Records shown START

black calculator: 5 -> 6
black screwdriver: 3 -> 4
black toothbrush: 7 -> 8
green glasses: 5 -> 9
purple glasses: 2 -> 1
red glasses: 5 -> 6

Records shown END
Records shown START

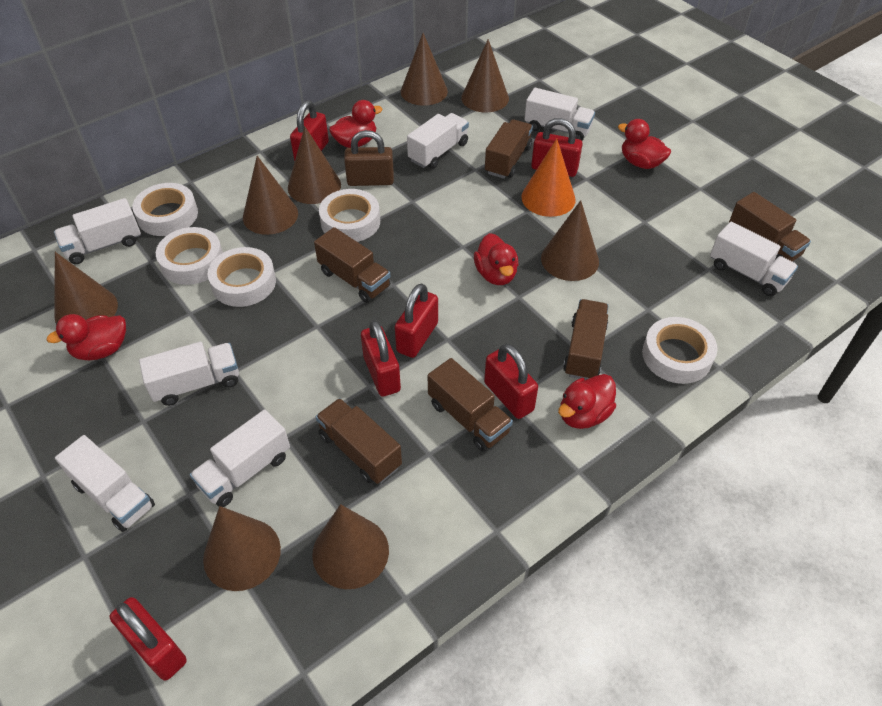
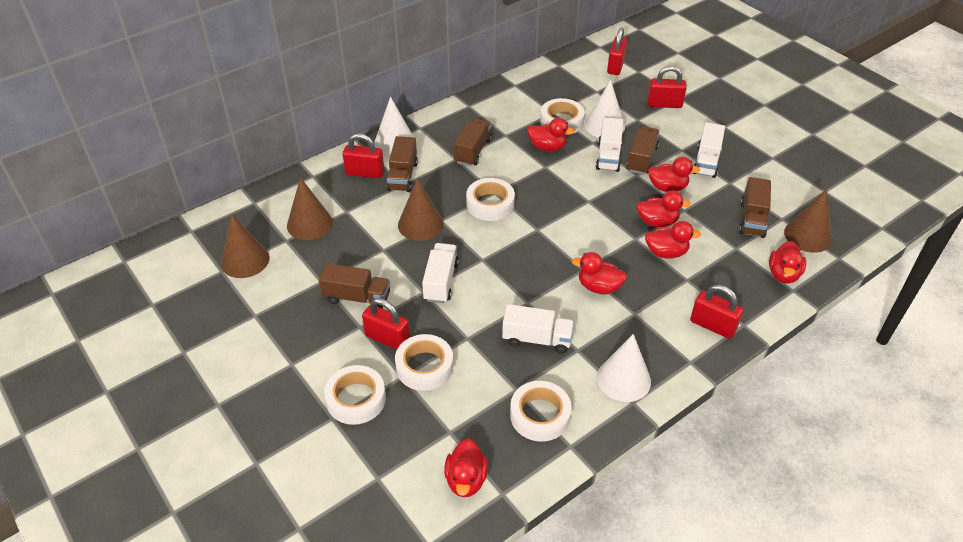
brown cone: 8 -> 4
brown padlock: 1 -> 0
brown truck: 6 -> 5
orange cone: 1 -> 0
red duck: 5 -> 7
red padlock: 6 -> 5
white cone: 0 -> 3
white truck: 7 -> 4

Records shown END

Exercise description — Look above for the line with "red duck: 5 -> 7" and the line with "white truck: 7 -> 4". Write out those two lines and all the lines between them, exactly, and no others.

The answer —
red duck: 5 -> 7
red padlock: 6 -> 5
white cone: 0 -> 3
white truck: 7 -> 4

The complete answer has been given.